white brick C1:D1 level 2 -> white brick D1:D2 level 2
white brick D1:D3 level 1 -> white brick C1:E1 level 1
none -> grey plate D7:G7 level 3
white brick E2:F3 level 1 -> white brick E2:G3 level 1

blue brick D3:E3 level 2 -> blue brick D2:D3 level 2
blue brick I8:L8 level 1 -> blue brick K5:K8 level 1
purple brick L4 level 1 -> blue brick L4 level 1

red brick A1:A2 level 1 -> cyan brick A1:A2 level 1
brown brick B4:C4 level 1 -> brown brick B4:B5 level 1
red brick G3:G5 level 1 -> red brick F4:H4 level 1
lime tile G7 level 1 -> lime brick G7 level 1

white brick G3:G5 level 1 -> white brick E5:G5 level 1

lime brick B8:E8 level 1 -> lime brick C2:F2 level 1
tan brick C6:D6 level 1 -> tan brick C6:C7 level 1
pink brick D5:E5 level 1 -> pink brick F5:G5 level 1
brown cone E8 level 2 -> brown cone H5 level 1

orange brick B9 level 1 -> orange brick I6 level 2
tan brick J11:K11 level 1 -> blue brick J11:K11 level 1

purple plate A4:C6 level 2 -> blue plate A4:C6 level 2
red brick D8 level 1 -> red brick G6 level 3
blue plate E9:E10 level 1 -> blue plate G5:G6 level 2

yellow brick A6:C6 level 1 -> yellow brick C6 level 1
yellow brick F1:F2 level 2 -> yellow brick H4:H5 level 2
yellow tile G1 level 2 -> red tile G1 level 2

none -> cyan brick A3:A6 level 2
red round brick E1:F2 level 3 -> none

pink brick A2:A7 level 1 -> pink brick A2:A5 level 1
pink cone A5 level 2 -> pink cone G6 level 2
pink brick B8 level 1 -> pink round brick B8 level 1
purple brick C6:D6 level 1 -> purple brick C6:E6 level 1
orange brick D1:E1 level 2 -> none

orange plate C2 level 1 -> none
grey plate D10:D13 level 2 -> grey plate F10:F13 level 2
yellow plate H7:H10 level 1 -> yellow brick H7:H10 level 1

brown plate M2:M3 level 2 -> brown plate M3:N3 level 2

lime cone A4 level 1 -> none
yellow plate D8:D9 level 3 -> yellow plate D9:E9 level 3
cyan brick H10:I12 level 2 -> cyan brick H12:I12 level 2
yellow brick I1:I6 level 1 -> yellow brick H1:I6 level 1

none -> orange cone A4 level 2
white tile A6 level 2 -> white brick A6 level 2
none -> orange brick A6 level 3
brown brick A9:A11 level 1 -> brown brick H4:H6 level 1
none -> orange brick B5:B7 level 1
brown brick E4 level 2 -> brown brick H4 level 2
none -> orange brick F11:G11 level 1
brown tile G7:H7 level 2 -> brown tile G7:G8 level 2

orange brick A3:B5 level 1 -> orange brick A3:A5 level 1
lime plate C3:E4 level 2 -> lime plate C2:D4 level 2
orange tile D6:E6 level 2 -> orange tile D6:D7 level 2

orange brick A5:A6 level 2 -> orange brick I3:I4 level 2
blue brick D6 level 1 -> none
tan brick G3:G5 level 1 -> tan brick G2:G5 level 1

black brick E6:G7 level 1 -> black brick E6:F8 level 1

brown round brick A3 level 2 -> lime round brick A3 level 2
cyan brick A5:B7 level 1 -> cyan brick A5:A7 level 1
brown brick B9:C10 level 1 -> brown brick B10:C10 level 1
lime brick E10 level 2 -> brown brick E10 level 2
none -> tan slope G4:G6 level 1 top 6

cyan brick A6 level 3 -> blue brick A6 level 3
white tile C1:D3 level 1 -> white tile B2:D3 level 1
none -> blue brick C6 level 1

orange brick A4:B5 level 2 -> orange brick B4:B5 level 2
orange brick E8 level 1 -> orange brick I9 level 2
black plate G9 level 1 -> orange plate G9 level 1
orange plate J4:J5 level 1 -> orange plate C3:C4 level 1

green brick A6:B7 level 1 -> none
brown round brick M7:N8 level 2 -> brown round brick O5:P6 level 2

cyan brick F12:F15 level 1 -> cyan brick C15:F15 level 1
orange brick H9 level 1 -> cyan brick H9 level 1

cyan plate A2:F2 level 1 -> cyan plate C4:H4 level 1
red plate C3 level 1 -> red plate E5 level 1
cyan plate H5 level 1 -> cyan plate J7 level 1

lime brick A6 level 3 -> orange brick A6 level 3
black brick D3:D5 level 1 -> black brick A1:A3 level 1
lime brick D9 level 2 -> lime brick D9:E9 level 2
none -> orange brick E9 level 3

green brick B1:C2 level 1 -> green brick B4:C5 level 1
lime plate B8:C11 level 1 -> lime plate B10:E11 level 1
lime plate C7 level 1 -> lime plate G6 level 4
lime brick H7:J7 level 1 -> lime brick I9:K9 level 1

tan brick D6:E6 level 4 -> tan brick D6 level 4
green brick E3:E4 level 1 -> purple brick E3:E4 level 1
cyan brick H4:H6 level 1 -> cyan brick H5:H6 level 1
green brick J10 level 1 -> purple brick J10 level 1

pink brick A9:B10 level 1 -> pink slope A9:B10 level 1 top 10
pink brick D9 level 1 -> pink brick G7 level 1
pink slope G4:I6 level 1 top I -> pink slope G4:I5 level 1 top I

Problem statement - Each record must be transcribed exactly, with nothing left out.

Answer box -
white brick C1:D1 level 2 -> white brick D1:D2 level 2
white brick D1:D3 level 1 -> white brick C1:E1 level 1
none -> grey plate D7:G7 level 3
white brick E2:F3 level 1 -> white brick E2:G3 level 1

blue brick D3:E3 level 2 -> blue brick D2:D3 level 2
blue brick I8:L8 level 1 -> blue brick K5:K8 level 1
purple brick L4 level 1 -> blue brick L4 level 1

red brick A1:A2 level 1 -> cyan brick A1:A2 level 1
brown brick B4:C4 level 1 -> brown brick B4:B5 level 1
red brick G3:G5 level 1 -> red brick F4:H4 level 1
lime tile G7 level 1 -> lime brick G7 level 1

white brick G3:G5 level 1 -> white brick E5:G5 level 1

lime brick B8:E8 level 1 -> lime brick C2:F2 level 1
tan brick C6:D6 level 1 -> tan brick C6:C7 level 1
pink brick D5:E5 level 1 -> pink brick F5:G5 level 1
brown cone E8 level 2 -> brown cone H5 level 1

orange brick B9 level 1 -> orange brick I6 level 2
tan brick J11:K11 level 1 -> blue brick J11:K11 level 1

purple plate A4:C6 level 2 -> blue plate A4:C6 level 2
red brick D8 level 1 -> red brick G6 level 3
blue plate E9:E10 level 1 -> blue plate G5:G6 level 2

yellow brick A6:C6 level 1 -> yellow brick C6 level 1
yellow brick F1:F2 level 2 -> yellow brick H4:H5 level 2
yellow tile G1 level 2 -> red tile G1 level 2

none -> cyan brick A3:A6 level 2
red round brick E1:F2 level 3 -> none

pink brick A2:A7 level 1 -> pink brick A2:A5 level 1
pink cone A5 level 2 -> pink cone G6 level 2
pink brick B8 level 1 -> pink round brick B8 level 1
purple brick C6:D6 level 1 -> purple brick C6:E6 level 1
orange brick D1:E1 level 2 -> none

orange plate C2 level 1 -> none
grey plate D10:D13 level 2 -> grey plate F10:F13 level 2
yellow plate H7:H10 level 1 -> yellow brick H7:H10 level 1

brown plate M2:M3 level 2 -> brown plate M3:N3 level 2

lime cone A4 level 1 -> none
yellow plate D8:D9 level 3 -> yellow plate D9:E9 level 3
cyan brick H10:I12 level 2 -> cyan brick H12:I12 level 2
yellow brick I1:I6 level 1 -> yellow brick H1:I6 level 1

none -> orange cone A4 level 2
white tile A6 level 2 -> white brick A6 level 2
none -> orange brick A6 level 3
brown brick A9:A11 level 1 -> brown brick H4:H6 level 1
none -> orange brick B5:B7 level 1
brown brick E4 level 2 -> brown brick H4 level 2
none -> orange brick F11:G11 level 1
brown tile G7:H7 level 2 -> brown tile G7:G8 level 2

orange brick A3:B5 level 1 -> orange brick A3:A5 level 1
lime plate C3:E4 level 2 -> lime plate C2:D4 level 2
orange tile D6:E6 level 2 -> orange tile D6:D7 level 2

orange brick A5:A6 level 2 -> orange brick I3:I4 level 2
blue brick D6 level 1 -> none
tan brick G3:G5 level 1 -> tan brick G2:G5 level 1

black brick E6:G7 level 1 -> black brick E6:F8 level 1

brown round brick A3 level 2 -> lime round brick A3 level 2
cyan brick A5:B7 level 1 -> cyan brick A5:A7 level 1
brown brick B9:C10 level 1 -> brown brick B10:C10 level 1
lime brick E10 level 2 -> brown brick E10 level 2
none -> tan slope G4:G6 level 1 top 6

cyan brick A6 level 3 -> blue brick A6 level 3
white tile C1:D3 level 1 -> white tile B2:D3 level 1
none -> blue brick C6 level 1

orange brick A4:B5 level 2 -> orange brick B4:B5 level 2
orange brick E8 level 1 -> orange brick I9 level 2
black plate G9 level 1 -> orange plate G9 level 1
orange plate J4:J5 level 1 -> orange plate C3:C4 level 1

green brick A6:B7 level 1 -> none
brown round brick M7:N8 level 2 -> brown round brick O5:P6 level 2

cyan brick F12:F15 level 1 -> cyan brick C15:F15 level 1
orange brick H9 level 1 -> cyan brick H9 level 1

cyan plate A2:F2 level 1 -> cyan plate C4:H4 level 1
red plate C3 level 1 -> red plate E5 level 1
cyan plate H5 level 1 -> cyan plate J7 level 1

lime brick A6 level 3 -> orange brick A6 level 3
black brick D3:D5 level 1 -> black brick A1:A3 level 1
lime brick D9 level 2 -> lime brick D9:E9 level 2
none -> orange brick E9 level 3

green brick B1:C2 level 1 -> green brick B4:C5 level 1
lime plate B8:C11 level 1 -> lime plate B10:E11 level 1
lime plate C7 level 1 -> lime plate G6 level 4
lime brick H7:J7 level 1 -> lime brick I9:K9 level 1

tan brick D6:E6 level 4 -> tan brick D6 level 4
green brick E3:E4 level 1 -> purple brick E3:E4 level 1
cyan brick H4:H6 level 1 -> cyan brick H5:H6 level 1
green brick J10 level 1 -> purple brick J10 level 1

pink brick A9:B10 level 1 -> pink slope A9:B10 level 1 top 10
pink brick D9 level 1 -> pink brick G7 level 1
pink slope G4:I6 level 1 top I -> pink slope G4:I5 level 1 top I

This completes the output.